Before-and-after object listings:
□ □ □ □ □
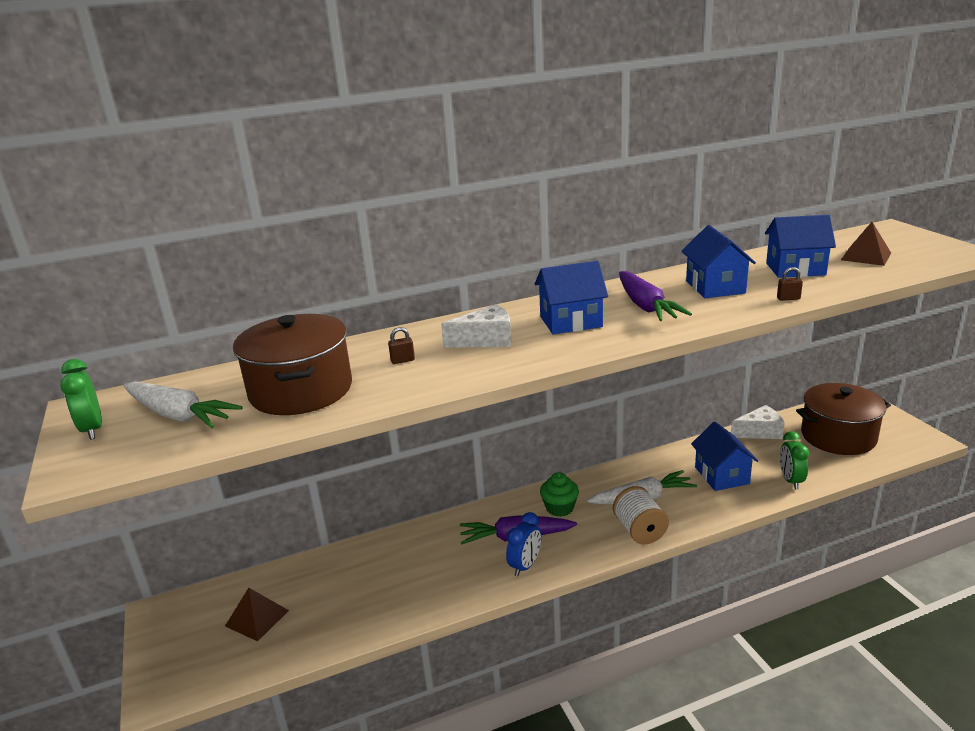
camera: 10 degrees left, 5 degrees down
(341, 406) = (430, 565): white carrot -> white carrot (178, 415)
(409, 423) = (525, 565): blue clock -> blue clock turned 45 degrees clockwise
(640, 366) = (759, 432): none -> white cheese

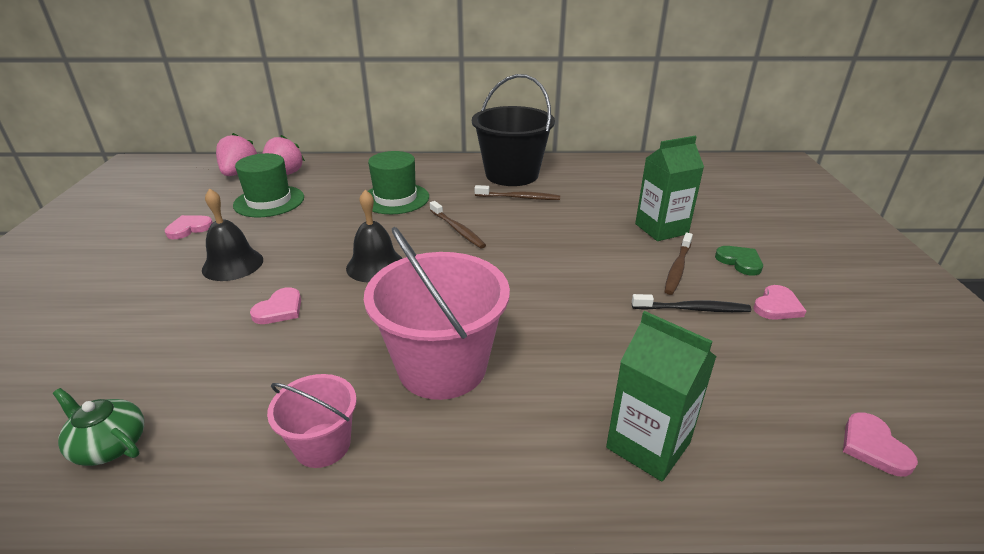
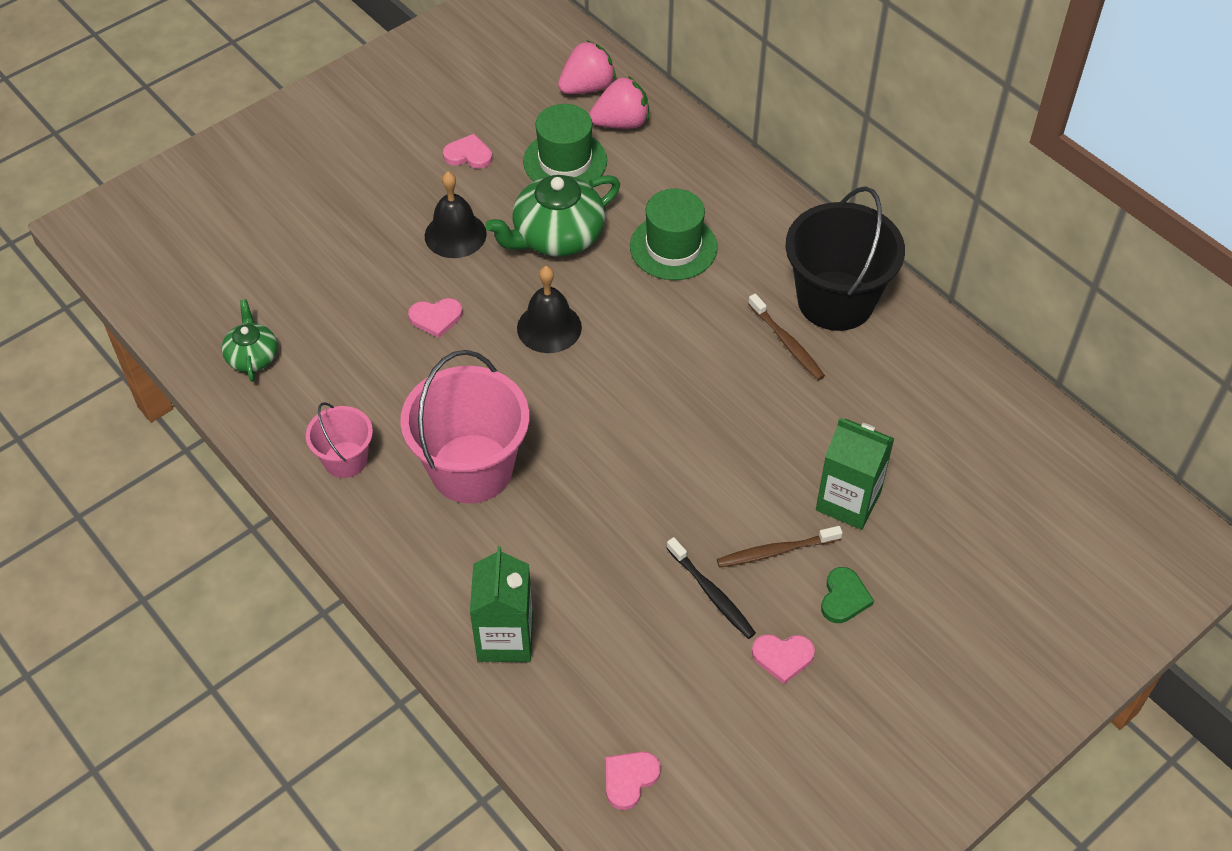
camera: 50 degrees right, 20 degrees up
(313, 229) = (556, 236): none -> green teapot
(457, 229) = (668, 339): brown toothbrush -> none

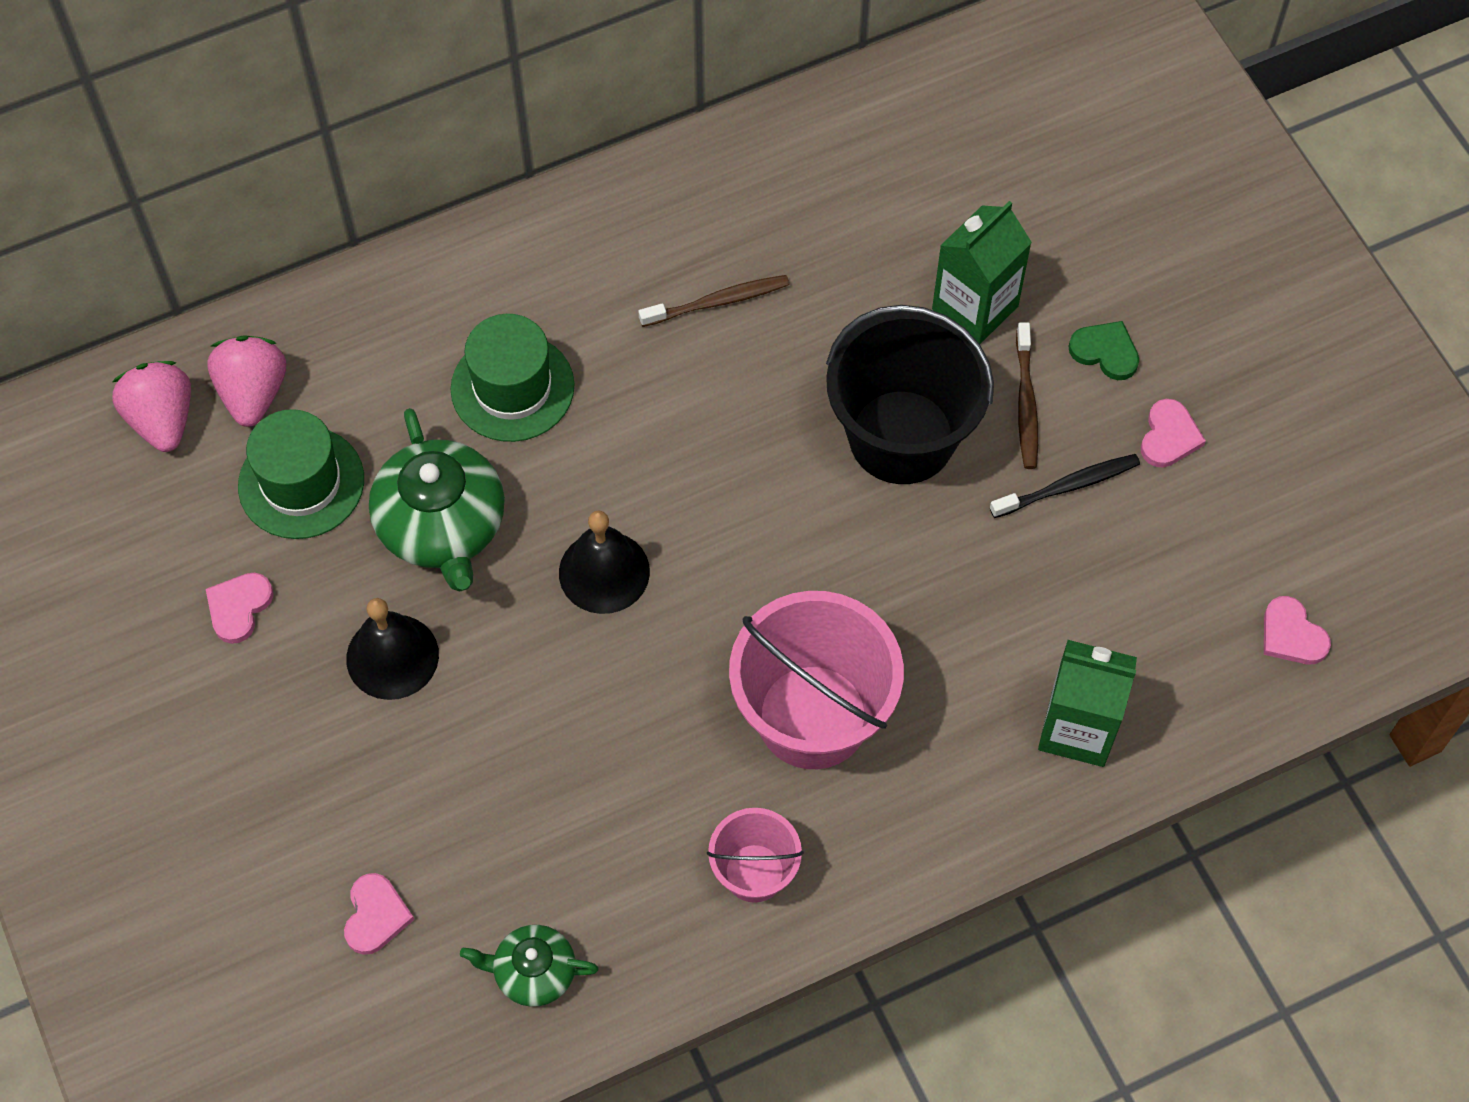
camera: 75 degrees left, 10 degrees up
(436, 318) = (541, 712): pink heart -> pink heart (376, 915)
(835, 301) = (667, 229): black bucket -> black bucket (901, 437)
□ □ □ □ □
Problem description: Filter the entries down to the lines that hold "white". Copy those lines.

Your solution:
(341, 406) = (430, 565): white carrot -> white carrot (178, 415)
(640, 366) = (759, 432): none -> white cheese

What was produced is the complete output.